Study material ▸
◇ ◇ ◇ ◇ ◇ ◇ ◇
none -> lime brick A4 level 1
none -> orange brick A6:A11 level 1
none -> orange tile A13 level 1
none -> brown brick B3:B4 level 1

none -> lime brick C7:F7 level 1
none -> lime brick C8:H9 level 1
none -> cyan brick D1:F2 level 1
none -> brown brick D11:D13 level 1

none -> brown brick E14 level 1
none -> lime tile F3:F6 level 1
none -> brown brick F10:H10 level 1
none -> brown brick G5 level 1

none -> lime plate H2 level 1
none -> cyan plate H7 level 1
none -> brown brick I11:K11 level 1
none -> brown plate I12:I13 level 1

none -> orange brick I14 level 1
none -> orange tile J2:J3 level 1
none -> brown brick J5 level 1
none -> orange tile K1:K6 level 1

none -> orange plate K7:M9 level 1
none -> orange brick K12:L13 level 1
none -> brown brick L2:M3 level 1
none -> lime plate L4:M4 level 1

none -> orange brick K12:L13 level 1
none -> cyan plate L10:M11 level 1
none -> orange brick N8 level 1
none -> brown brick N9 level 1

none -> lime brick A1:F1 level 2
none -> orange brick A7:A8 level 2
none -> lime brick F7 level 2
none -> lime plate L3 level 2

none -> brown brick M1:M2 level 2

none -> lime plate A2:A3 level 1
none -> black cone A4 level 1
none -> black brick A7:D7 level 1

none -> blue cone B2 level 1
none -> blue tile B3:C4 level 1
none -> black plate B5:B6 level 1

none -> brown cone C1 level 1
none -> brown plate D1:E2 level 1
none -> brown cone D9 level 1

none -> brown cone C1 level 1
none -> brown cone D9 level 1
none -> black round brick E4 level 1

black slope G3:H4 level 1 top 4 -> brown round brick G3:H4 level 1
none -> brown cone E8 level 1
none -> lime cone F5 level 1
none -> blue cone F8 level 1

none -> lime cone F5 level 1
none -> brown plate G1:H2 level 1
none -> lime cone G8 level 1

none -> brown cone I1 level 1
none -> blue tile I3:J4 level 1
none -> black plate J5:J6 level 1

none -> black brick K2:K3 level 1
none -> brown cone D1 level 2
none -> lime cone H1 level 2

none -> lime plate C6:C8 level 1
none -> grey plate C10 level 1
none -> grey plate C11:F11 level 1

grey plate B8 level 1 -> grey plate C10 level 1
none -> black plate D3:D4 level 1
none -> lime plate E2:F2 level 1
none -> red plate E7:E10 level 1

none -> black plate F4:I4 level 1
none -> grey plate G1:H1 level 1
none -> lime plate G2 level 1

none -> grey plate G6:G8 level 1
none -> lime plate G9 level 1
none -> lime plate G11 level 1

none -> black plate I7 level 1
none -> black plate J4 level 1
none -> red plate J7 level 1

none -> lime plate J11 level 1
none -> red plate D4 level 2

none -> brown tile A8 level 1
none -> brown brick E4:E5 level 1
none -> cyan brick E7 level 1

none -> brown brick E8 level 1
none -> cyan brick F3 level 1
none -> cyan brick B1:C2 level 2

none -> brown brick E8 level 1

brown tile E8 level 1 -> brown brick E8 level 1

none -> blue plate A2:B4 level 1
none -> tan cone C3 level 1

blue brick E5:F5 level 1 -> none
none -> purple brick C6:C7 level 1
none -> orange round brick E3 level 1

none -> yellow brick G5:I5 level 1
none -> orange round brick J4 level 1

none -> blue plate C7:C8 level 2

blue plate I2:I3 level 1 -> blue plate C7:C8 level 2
◇ ◇ ◇ ◇ ◇ ◇ ◇
What to work on ▸
Would you set down every entry again, exactly?

Task answer ▸
none -> lime brick A4 level 1
none -> orange brick A6:A11 level 1
none -> orange tile A13 level 1
none -> brown brick B3:B4 level 1

none -> lime brick C7:F7 level 1
none -> lime brick C8:H9 level 1
none -> cyan brick D1:F2 level 1
none -> brown brick D11:D13 level 1

none -> brown brick E14 level 1
none -> lime tile F3:F6 level 1
none -> brown brick F10:H10 level 1
none -> brown brick G5 level 1

none -> lime plate H2 level 1
none -> cyan plate H7 level 1
none -> brown brick I11:K11 level 1
none -> brown plate I12:I13 level 1

none -> orange brick I14 level 1
none -> orange tile J2:J3 level 1
none -> brown brick J5 level 1
none -> orange tile K1:K6 level 1

none -> orange plate K7:M9 level 1
none -> orange brick K12:L13 level 1
none -> brown brick L2:M3 level 1
none -> lime plate L4:M4 level 1

none -> orange brick K12:L13 level 1
none -> cyan plate L10:M11 level 1
none -> orange brick N8 level 1
none -> brown brick N9 level 1

none -> lime brick A1:F1 level 2
none -> orange brick A7:A8 level 2
none -> lime brick F7 level 2
none -> lime plate L3 level 2

none -> brown brick M1:M2 level 2

none -> lime plate A2:A3 level 1
none -> black cone A4 level 1
none -> black brick A7:D7 level 1

none -> blue cone B2 level 1
none -> blue tile B3:C4 level 1
none -> black plate B5:B6 level 1

none -> brown cone C1 level 1
none -> brown plate D1:E2 level 1
none -> brown cone D9 level 1

none -> brown cone C1 level 1
none -> brown cone D9 level 1
none -> black round brick E4 level 1

black slope G3:H4 level 1 top 4 -> brown round brick G3:H4 level 1
none -> brown cone E8 level 1
none -> lime cone F5 level 1
none -> blue cone F8 level 1

none -> lime cone F5 level 1
none -> brown plate G1:H2 level 1
none -> lime cone G8 level 1

none -> brown cone I1 level 1
none -> blue tile I3:J4 level 1
none -> black plate J5:J6 level 1

none -> black brick K2:K3 level 1
none -> brown cone D1 level 2
none -> lime cone H1 level 2

none -> lime plate C6:C8 level 1
none -> grey plate C10 level 1
none -> grey plate C11:F11 level 1

grey plate B8 level 1 -> grey plate C10 level 1
none -> black plate D3:D4 level 1
none -> lime plate E2:F2 level 1
none -> red plate E7:E10 level 1

none -> black plate F4:I4 level 1
none -> grey plate G1:H1 level 1
none -> lime plate G2 level 1

none -> grey plate G6:G8 level 1
none -> lime plate G9 level 1
none -> lime plate G11 level 1

none -> black plate I7 level 1
none -> black plate J4 level 1
none -> red plate J7 level 1

none -> lime plate J11 level 1
none -> red plate D4 level 2

none -> brown tile A8 level 1
none -> brown brick E4:E5 level 1
none -> cyan brick E7 level 1

none -> brown brick E8 level 1
none -> cyan brick F3 level 1
none -> cyan brick B1:C2 level 2

none -> brown brick E8 level 1

brown tile E8 level 1 -> brown brick E8 level 1

none -> blue plate A2:B4 level 1
none -> tan cone C3 level 1

blue brick E5:F5 level 1 -> none
none -> purple brick C6:C7 level 1
none -> orange round brick E3 level 1

none -> yellow brick G5:I5 level 1
none -> orange round brick J4 level 1

none -> blue plate C7:C8 level 2

blue plate I2:I3 level 1 -> blue plate C7:C8 level 2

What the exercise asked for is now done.